## What this task involves
Take the data that follows and return it exactly.

──────── Input for this task ────────

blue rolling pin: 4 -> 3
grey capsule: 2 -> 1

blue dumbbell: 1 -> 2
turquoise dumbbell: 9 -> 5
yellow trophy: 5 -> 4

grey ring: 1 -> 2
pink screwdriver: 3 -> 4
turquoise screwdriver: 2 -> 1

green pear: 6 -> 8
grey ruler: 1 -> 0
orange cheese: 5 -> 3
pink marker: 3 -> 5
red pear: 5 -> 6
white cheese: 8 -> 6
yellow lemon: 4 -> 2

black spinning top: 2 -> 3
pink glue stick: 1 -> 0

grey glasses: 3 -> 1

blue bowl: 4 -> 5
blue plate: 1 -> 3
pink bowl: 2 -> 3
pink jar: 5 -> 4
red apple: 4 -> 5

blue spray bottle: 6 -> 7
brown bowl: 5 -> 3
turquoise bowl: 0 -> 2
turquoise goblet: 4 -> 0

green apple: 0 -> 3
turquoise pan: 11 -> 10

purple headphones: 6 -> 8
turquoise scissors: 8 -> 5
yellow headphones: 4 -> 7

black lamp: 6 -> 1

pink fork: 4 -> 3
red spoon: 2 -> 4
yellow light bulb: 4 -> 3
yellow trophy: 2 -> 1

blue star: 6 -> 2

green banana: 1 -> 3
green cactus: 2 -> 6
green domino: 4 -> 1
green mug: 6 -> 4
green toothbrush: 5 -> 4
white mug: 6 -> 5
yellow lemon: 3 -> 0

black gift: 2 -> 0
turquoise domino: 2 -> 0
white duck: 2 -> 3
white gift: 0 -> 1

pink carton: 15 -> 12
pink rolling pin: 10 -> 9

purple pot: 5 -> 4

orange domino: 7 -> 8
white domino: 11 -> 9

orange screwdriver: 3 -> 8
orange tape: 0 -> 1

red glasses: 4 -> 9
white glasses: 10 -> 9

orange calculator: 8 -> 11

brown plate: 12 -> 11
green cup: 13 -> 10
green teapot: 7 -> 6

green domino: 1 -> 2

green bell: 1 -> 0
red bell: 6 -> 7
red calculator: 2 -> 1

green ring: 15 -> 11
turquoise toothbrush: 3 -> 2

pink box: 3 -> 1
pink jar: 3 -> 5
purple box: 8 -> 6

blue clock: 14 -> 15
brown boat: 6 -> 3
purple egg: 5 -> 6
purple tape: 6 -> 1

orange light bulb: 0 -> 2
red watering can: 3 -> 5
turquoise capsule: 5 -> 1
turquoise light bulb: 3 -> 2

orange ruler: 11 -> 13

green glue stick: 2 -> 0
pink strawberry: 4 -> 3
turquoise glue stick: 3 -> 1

────────

## Reply to the exercise
blue rolling pin: 4 -> 3
grey capsule: 2 -> 1

blue dumbbell: 1 -> 2
turquoise dumbbell: 9 -> 5
yellow trophy: 5 -> 4

grey ring: 1 -> 2
pink screwdriver: 3 -> 4
turquoise screwdriver: 2 -> 1

green pear: 6 -> 8
grey ruler: 1 -> 0
orange cheese: 5 -> 3
pink marker: 3 -> 5
red pear: 5 -> 6
white cheese: 8 -> 6
yellow lemon: 4 -> 2

black spinning top: 2 -> 3
pink glue stick: 1 -> 0

grey glasses: 3 -> 1

blue bowl: 4 -> 5
blue plate: 1 -> 3
pink bowl: 2 -> 3
pink jar: 5 -> 4
red apple: 4 -> 5

blue spray bottle: 6 -> 7
brown bowl: 5 -> 3
turquoise bowl: 0 -> 2
turquoise goblet: 4 -> 0

green apple: 0 -> 3
turquoise pan: 11 -> 10

purple headphones: 6 -> 8
turquoise scissors: 8 -> 5
yellow headphones: 4 -> 7

black lamp: 6 -> 1

pink fork: 4 -> 3
red spoon: 2 -> 4
yellow light bulb: 4 -> 3
yellow trophy: 2 -> 1

blue star: 6 -> 2

green banana: 1 -> 3
green cactus: 2 -> 6
green domino: 4 -> 1
green mug: 6 -> 4
green toothbrush: 5 -> 4
white mug: 6 -> 5
yellow lemon: 3 -> 0

black gift: 2 -> 0
turquoise domino: 2 -> 0
white duck: 2 -> 3
white gift: 0 -> 1

pink carton: 15 -> 12
pink rolling pin: 10 -> 9

purple pot: 5 -> 4

orange domino: 7 -> 8
white domino: 11 -> 9

orange screwdriver: 3 -> 8
orange tape: 0 -> 1

red glasses: 4 -> 9
white glasses: 10 -> 9

orange calculator: 8 -> 11

brown plate: 12 -> 11
green cup: 13 -> 10
green teapot: 7 -> 6

green domino: 1 -> 2

green bell: 1 -> 0
red bell: 6 -> 7
red calculator: 2 -> 1

green ring: 15 -> 11
turquoise toothbrush: 3 -> 2

pink box: 3 -> 1
pink jar: 3 -> 5
purple box: 8 -> 6

blue clock: 14 -> 15
brown boat: 6 -> 3
purple egg: 5 -> 6
purple tape: 6 -> 1

orange light bulb: 0 -> 2
red watering can: 3 -> 5
turquoise capsule: 5 -> 1
turquoise light bulb: 3 -> 2

orange ruler: 11 -> 13

green glue stick: 2 -> 0
pink strawberry: 4 -> 3
turquoise glue stick: 3 -> 1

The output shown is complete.